◆ **Task instructions**:
Can you convert the entries below into a numbered list, dropping blank lines and leaving out the pictures?

◆ **Data to process**:
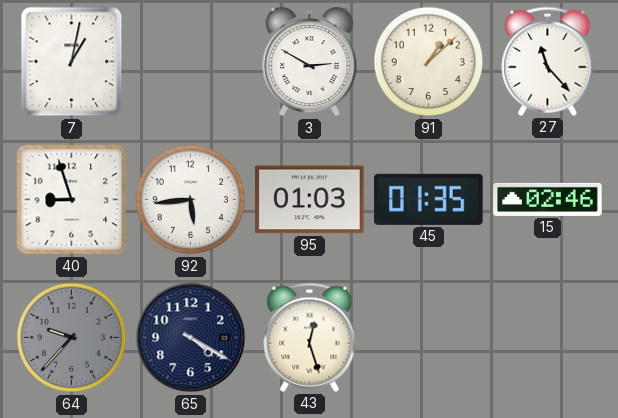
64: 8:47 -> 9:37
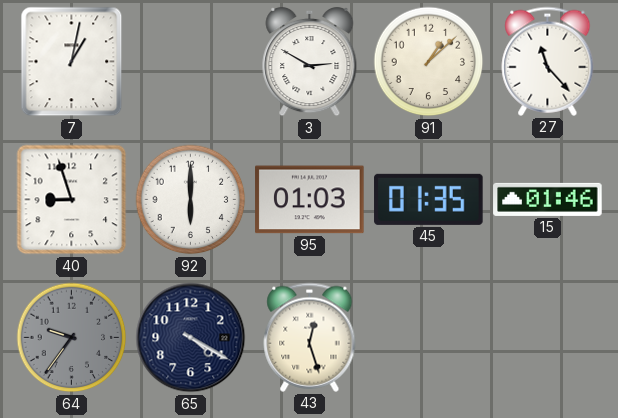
92: 5:44 -> 6:00
15: 02:46 -> 01:46
64: 9:37 -> 9:36
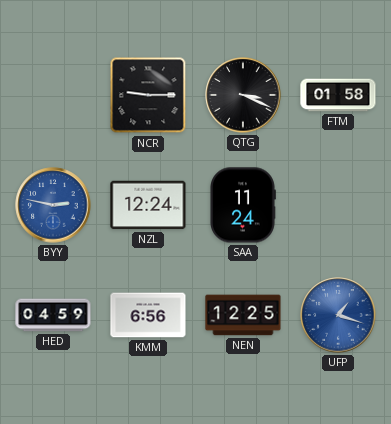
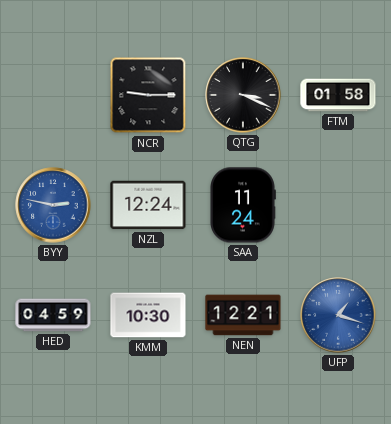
KMM: 6:56 -> 10:30
NEN: 12:25 -> 12:21
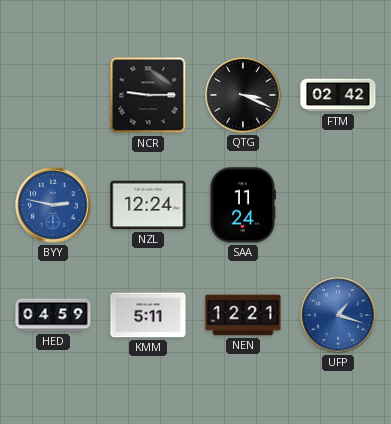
FTM: 01:58 -> 02:42
KMM: 10:30 -> 5:11
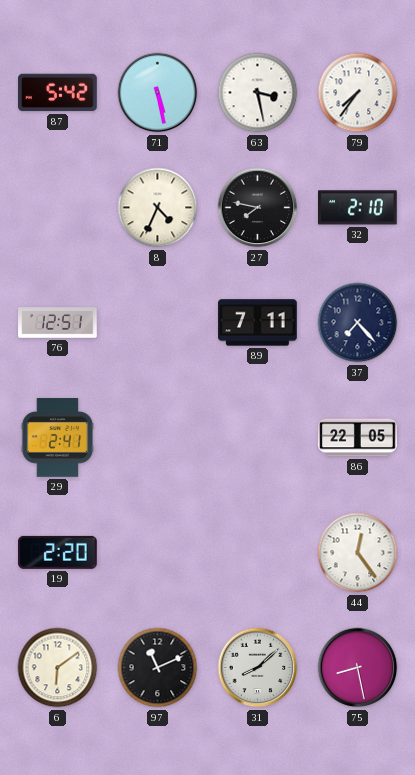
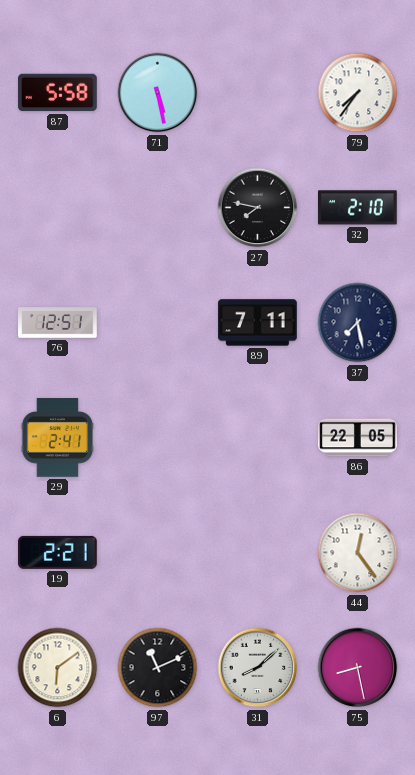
87: 5:42 -> 5:58
63: 3:28 -> none
8: 4:34 -> none
37: 7:23 -> 7:28
19: 2:20 -> 2:21
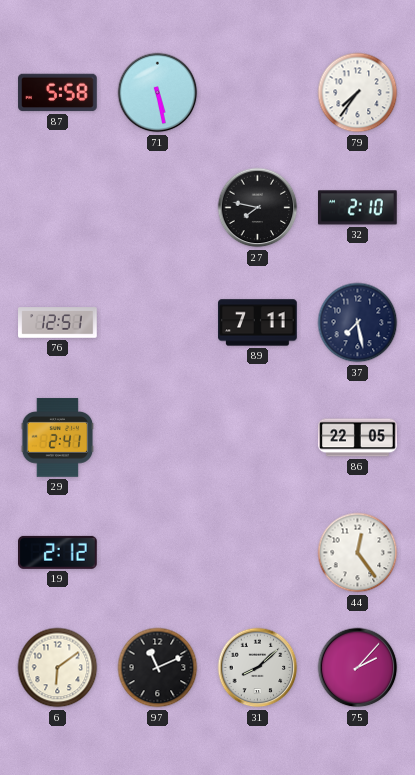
19: 2:21 -> 2:12
75: 8:28 -> 2:07
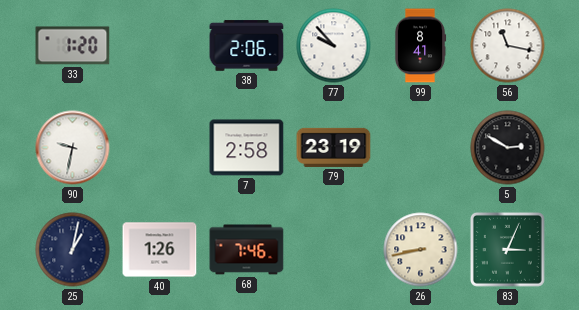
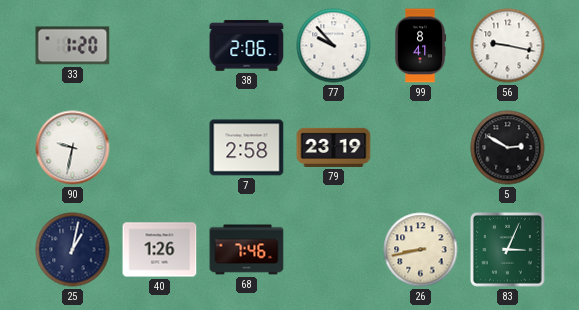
56: 11:17 -> 9:17
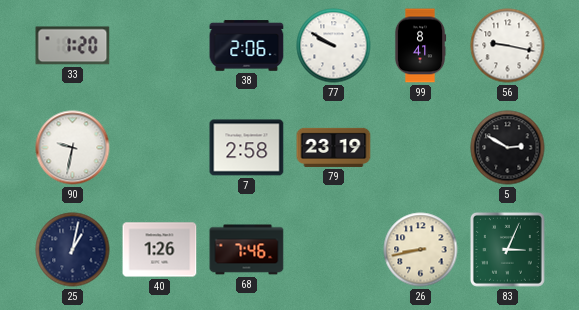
77: 9:53 -> 9:50
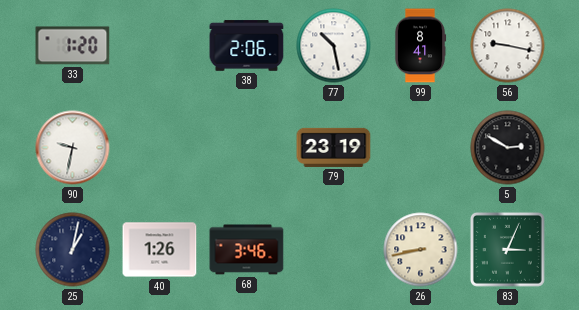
77: 9:50 -> 10:28
7: 2:58 -> none
68: 7:46 -> 3:46
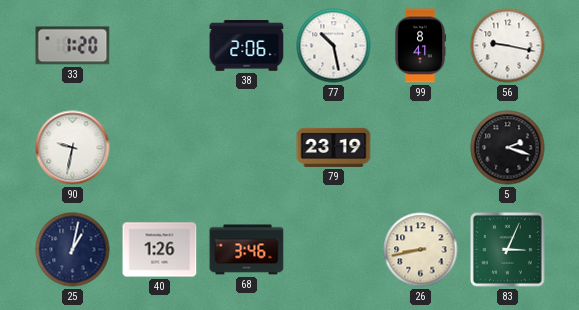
5: 2:50 -> 2:18
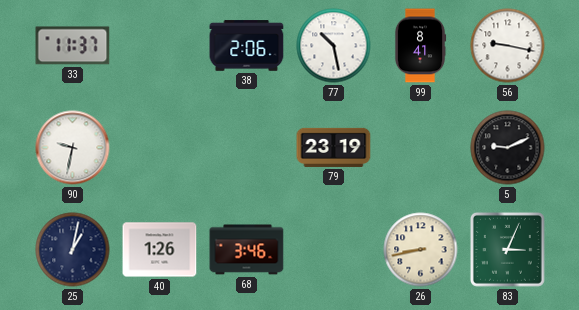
33: 1:20 -> 11:37
5: 2:18 -> 9:11
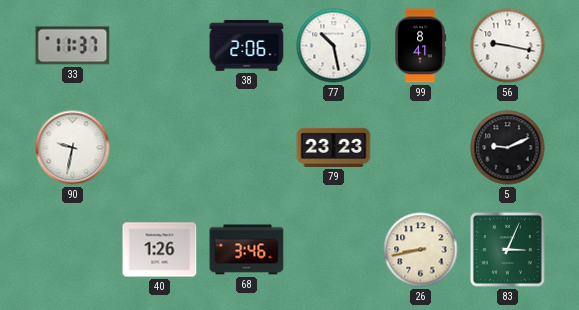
79: 23:19 -> 23:23
25: 1:02 -> none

◆ **Exercise solution**:
1. 64: 8:47 -> 9:37
2. 92: 5:44 -> 6:00
3. 15: 02:46 -> 01:46
4. 64: 9:37 -> 9:36
5. KMM: 6:56 -> 10:30
6. NEN: 12:25 -> 12:21
7. FTM: 01:58 -> 02:42
8. KMM: 10:30 -> 5:11
9. 87: 5:42 -> 5:58
10. 63: 3:28 -> none
11. 8: 4:34 -> none
12. 37: 7:23 -> 7:28
13. 19: 2:20 -> 2:21
14. 19: 2:21 -> 2:12
15. 75: 8:28 -> 2:07
16. 56: 11:17 -> 9:17
17. 77: 9:53 -> 9:50
18. 77: 9:50 -> 10:28
19. 7: 2:58 -> none
20. 68: 7:46 -> 3:46
21. 5: 2:50 -> 2:18
22. 33: 1:20 -> 11:37
23. 5: 2:18 -> 9:11
24. 79: 23:19 -> 23:23
25. 25: 1:02 -> none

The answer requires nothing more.